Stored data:

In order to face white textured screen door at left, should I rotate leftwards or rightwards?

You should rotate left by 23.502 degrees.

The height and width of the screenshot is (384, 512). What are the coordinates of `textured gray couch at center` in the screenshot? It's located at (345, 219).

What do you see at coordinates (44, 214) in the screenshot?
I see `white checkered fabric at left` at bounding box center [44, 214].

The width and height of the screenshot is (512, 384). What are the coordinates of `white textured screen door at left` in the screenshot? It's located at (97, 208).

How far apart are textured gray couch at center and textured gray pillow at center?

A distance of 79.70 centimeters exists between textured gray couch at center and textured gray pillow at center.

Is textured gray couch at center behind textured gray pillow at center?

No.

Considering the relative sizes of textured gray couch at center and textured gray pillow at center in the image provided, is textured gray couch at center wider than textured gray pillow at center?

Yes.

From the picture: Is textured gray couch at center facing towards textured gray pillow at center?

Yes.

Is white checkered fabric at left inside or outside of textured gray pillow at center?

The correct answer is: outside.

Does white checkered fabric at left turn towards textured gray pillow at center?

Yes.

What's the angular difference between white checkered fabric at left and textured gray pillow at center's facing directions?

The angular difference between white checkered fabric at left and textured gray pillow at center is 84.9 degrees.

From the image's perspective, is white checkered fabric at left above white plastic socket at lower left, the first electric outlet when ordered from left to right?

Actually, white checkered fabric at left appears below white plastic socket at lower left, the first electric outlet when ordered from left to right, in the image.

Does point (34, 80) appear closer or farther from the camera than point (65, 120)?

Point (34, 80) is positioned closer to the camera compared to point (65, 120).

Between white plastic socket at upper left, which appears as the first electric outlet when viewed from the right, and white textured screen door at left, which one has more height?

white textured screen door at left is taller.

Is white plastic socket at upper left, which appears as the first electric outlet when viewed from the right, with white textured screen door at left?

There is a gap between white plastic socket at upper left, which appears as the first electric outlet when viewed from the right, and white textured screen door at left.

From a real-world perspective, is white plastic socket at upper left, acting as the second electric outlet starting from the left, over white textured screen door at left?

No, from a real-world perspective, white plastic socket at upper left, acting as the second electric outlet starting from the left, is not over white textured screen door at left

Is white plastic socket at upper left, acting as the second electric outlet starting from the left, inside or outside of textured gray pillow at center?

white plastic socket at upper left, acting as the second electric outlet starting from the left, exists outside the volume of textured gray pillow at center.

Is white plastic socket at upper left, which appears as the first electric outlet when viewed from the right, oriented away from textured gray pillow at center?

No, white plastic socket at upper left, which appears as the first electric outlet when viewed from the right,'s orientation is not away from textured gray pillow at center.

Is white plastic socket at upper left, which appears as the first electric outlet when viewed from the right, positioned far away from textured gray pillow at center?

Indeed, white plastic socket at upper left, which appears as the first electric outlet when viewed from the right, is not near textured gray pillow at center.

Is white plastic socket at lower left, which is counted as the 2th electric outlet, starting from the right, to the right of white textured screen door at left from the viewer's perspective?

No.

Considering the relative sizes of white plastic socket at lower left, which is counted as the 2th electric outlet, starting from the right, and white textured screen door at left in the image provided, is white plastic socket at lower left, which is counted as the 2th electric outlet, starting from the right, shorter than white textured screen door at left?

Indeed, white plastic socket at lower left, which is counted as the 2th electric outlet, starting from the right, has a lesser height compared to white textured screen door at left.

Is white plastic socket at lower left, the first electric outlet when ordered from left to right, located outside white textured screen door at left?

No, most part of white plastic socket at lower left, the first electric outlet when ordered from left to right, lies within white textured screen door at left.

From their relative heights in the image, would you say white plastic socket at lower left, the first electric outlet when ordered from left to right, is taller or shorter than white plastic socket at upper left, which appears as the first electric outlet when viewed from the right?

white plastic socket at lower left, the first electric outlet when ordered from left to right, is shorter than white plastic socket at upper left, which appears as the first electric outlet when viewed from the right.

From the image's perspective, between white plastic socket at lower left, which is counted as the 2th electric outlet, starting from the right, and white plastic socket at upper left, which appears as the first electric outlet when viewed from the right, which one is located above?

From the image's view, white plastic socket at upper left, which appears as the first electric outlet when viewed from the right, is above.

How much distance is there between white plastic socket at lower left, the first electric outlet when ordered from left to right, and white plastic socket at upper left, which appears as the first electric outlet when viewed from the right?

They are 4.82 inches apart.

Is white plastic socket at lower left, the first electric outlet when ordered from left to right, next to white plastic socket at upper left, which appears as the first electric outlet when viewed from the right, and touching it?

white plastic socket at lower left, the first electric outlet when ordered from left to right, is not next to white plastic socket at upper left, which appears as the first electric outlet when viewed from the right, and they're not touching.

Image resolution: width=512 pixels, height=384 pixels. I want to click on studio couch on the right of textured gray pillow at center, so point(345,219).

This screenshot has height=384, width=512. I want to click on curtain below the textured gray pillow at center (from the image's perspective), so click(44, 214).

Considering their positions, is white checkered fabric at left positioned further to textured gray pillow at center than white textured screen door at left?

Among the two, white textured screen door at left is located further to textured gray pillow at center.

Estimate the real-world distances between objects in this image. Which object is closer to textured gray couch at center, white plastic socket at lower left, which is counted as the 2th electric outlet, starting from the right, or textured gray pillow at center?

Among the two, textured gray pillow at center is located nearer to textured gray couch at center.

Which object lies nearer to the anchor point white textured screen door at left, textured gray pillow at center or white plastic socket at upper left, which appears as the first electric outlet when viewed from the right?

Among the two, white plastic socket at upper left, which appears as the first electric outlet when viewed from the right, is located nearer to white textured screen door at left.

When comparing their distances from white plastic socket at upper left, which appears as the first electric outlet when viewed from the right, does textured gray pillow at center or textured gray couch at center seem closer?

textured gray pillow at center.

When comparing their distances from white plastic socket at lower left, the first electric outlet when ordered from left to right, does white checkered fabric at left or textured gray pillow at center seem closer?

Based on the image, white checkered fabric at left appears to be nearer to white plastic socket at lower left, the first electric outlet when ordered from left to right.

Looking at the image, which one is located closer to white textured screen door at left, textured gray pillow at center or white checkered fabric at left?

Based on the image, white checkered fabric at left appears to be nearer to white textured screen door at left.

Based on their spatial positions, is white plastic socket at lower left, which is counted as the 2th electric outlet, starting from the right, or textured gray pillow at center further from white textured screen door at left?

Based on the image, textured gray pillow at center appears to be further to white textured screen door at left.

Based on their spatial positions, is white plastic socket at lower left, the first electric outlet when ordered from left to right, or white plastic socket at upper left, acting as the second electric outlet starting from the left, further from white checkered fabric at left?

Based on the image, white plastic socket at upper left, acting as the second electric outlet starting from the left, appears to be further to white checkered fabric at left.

### What the task asks
Rewrite the material above, changing every "textured gray pillow" to "woven gray cushion" and leaving everything else as it is.

### Finished exercise
In order to face white textured screen door at left, should I rotate leftwards or rightwards?

You should rotate left by 23.502 degrees.

The height and width of the screenshot is (384, 512). What are the coordinates of `textured gray couch at center` in the screenshot? It's located at (345, 219).

What do you see at coordinates (44, 214) in the screenshot?
I see `white checkered fabric at left` at bounding box center [44, 214].

The width and height of the screenshot is (512, 384). What are the coordinates of `white textured screen door at left` in the screenshot? It's located at (97, 208).

How far apart are textured gray couch at center and woven gray cushion at center?

A distance of 79.70 centimeters exists between textured gray couch at center and woven gray cushion at center.

Is textured gray couch at center behind woven gray cushion at center?

No.

Considering the relative sizes of textured gray couch at center and woven gray cushion at center in the image provided, is textured gray couch at center wider than woven gray cushion at center?

Yes.

From the picture: Is textured gray couch at center facing towards woven gray cushion at center?

Yes.

Is white checkered fabric at left inside or outside of woven gray cushion at center?

The correct answer is: outside.

Does white checkered fabric at left turn towards woven gray cushion at center?

Yes.

What's the angular difference between white checkered fabric at left and woven gray cushion at center's facing directions?

The angular difference between white checkered fabric at left and woven gray cushion at center is 84.9 degrees.

From the image's perspective, is white checkered fabric at left above white plastic socket at lower left, the first electric outlet when ordered from left to right?

Actually, white checkered fabric at left appears below white plastic socket at lower left, the first electric outlet when ordered from left to right, in the image.

Does point (34, 80) appear closer or farther from the camera than point (65, 120)?

Point (34, 80) is positioned closer to the camera compared to point (65, 120).

Between white plastic socket at upper left, which appears as the first electric outlet when viewed from the right, and white textured screen door at left, which one has more height?

white textured screen door at left is taller.

Is white plastic socket at upper left, which appears as the first electric outlet when viewed from the right, with white textured screen door at left?

There is a gap between white plastic socket at upper left, which appears as the first electric outlet when viewed from the right, and white textured screen door at left.

From a real-world perspective, is white plastic socket at upper left, acting as the second electric outlet starting from the left, over white textured screen door at left?

No, from a real-world perspective, white plastic socket at upper left, acting as the second electric outlet starting from the left, is not over white textured screen door at left

Is white plastic socket at upper left, acting as the second electric outlet starting from the left, inside or outside of woven gray cushion at center?

white plastic socket at upper left, acting as the second electric outlet starting from the left, exists outside the volume of woven gray cushion at center.

Is white plastic socket at upper left, which appears as the first electric outlet when viewed from the right, oriented away from woven gray cushion at center?

No, white plastic socket at upper left, which appears as the first electric outlet when viewed from the right,'s orientation is not away from woven gray cushion at center.

Is white plastic socket at upper left, which appears as the first electric outlet when viewed from the right, positioned far away from woven gray cushion at center?

Indeed, white plastic socket at upper left, which appears as the first electric outlet when viewed from the right, is not near woven gray cushion at center.

Is white plastic socket at lower left, which is counted as the 2th electric outlet, starting from the right, to the right of white textured screen door at left from the viewer's perspective?

No.

Considering the relative sizes of white plastic socket at lower left, which is counted as the 2th electric outlet, starting from the right, and white textured screen door at left in the image provided, is white plastic socket at lower left, which is counted as the 2th electric outlet, starting from the right, shorter than white textured screen door at left?

Indeed, white plastic socket at lower left, which is counted as the 2th electric outlet, starting from the right, has a lesser height compared to white textured screen door at left.

Is white plastic socket at lower left, the first electric outlet when ordered from left to right, located outside white textured screen door at left?

No, most part of white plastic socket at lower left, the first electric outlet when ordered from left to right, lies within white textured screen door at left.

From their relative heights in the image, would you say white plastic socket at lower left, the first electric outlet when ordered from left to right, is taller or shorter than white plastic socket at upper left, which appears as the first electric outlet when viewed from the right?

white plastic socket at lower left, the first electric outlet when ordered from left to right, is shorter than white plastic socket at upper left, which appears as the first electric outlet when viewed from the right.

From the image's perspective, between white plastic socket at lower left, which is counted as the 2th electric outlet, starting from the right, and white plastic socket at upper left, which appears as the first electric outlet when viewed from the right, which one is located above?

From the image's view, white plastic socket at upper left, which appears as the first electric outlet when viewed from the right, is above.

How much distance is there between white plastic socket at lower left, the first electric outlet when ordered from left to right, and white plastic socket at upper left, which appears as the first electric outlet when viewed from the right?

They are 4.82 inches apart.

Is white plastic socket at lower left, the first electric outlet when ordered from left to right, next to white plastic socket at upper left, which appears as the first electric outlet when viewed from the right, and touching it?

white plastic socket at lower left, the first electric outlet when ordered from left to right, is not next to white plastic socket at upper left, which appears as the first electric outlet when viewed from the right, and they're not touching.

Image resolution: width=512 pixels, height=384 pixels. I want to click on studio couch on the right of woven gray cushion at center, so point(345,219).

This screenshot has height=384, width=512. I want to click on curtain below the woven gray cushion at center (from the image's perspective), so click(44, 214).

Considering their positions, is white checkered fabric at left positioned further to woven gray cushion at center than white textured screen door at left?

Among the two, white textured screen door at left is located further to woven gray cushion at center.

Estimate the real-world distances between objects in this image. Which object is closer to textured gray couch at center, white plastic socket at lower left, which is counted as the 2th electric outlet, starting from the right, or woven gray cushion at center?

Among the two, woven gray cushion at center is located nearer to textured gray couch at center.

Which object lies nearer to the anchor point white textured screen door at left, woven gray cushion at center or white plastic socket at upper left, which appears as the first electric outlet when viewed from the right?

Among the two, white plastic socket at upper left, which appears as the first electric outlet when viewed from the right, is located nearer to white textured screen door at left.

When comparing their distances from white plastic socket at upper left, which appears as the first electric outlet when viewed from the right, does woven gray cushion at center or textured gray couch at center seem closer?

woven gray cushion at center.

When comparing their distances from white plastic socket at lower left, the first electric outlet when ordered from left to right, does white checkered fabric at left or woven gray cushion at center seem closer?

Based on the image, white checkered fabric at left appears to be nearer to white plastic socket at lower left, the first electric outlet when ordered from left to right.

Looking at the image, which one is located closer to white textured screen door at left, woven gray cushion at center or white checkered fabric at left?

Based on the image, white checkered fabric at left appears to be nearer to white textured screen door at left.

Based on their spatial positions, is white plastic socket at lower left, which is counted as the 2th electric outlet, starting from the right, or woven gray cushion at center further from white textured screen door at left?

Based on the image, woven gray cushion at center appears to be further to white textured screen door at left.

Based on their spatial positions, is white plastic socket at lower left, the first electric outlet when ordered from left to right, or white plastic socket at upper left, acting as the second electric outlet starting from the left, further from white checkered fabric at left?

Based on the image, white plastic socket at upper left, acting as the second electric outlet starting from the left, appears to be further to white checkered fabric at left.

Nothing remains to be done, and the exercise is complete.